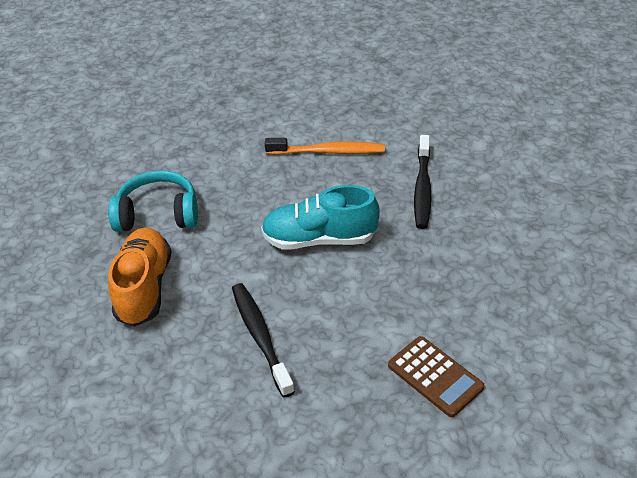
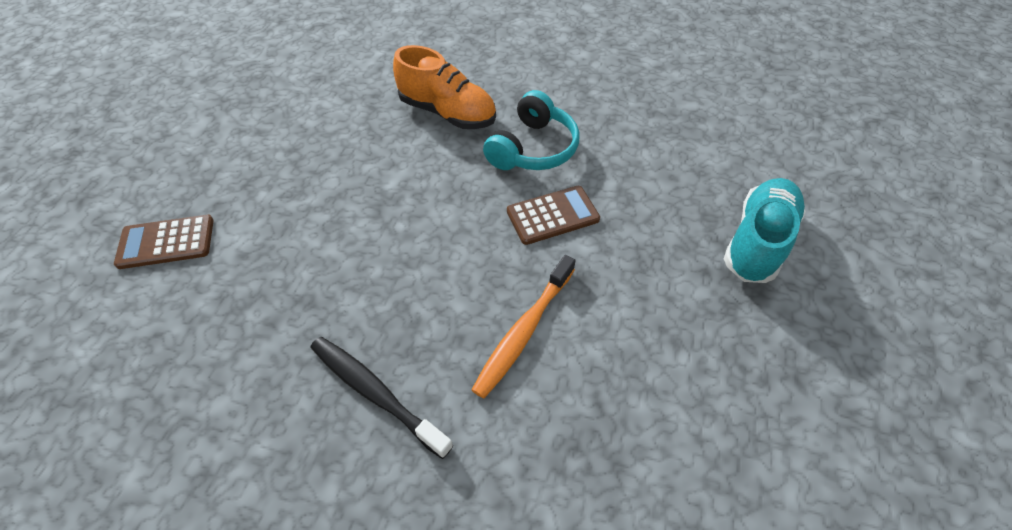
camera: 120 degrees right, 10 degrees up
(224, 176) = (552, 215): none -> brown calculator
(260, 337) = (327, 156): black toothbrush -> none
(319, 239) = (392, 247): turquoise shoe -> turquoise shoe (757, 241)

Exercise goal: Leaving every picture out, repeat each line of the material exactly.

Response below:
camera: 120 degrees right, 10 degrees up
(224, 176) = (552, 215): none -> brown calculator
(260, 337) = (327, 156): black toothbrush -> none
(319, 239) = (392, 247): turquoise shoe -> turquoise shoe (757, 241)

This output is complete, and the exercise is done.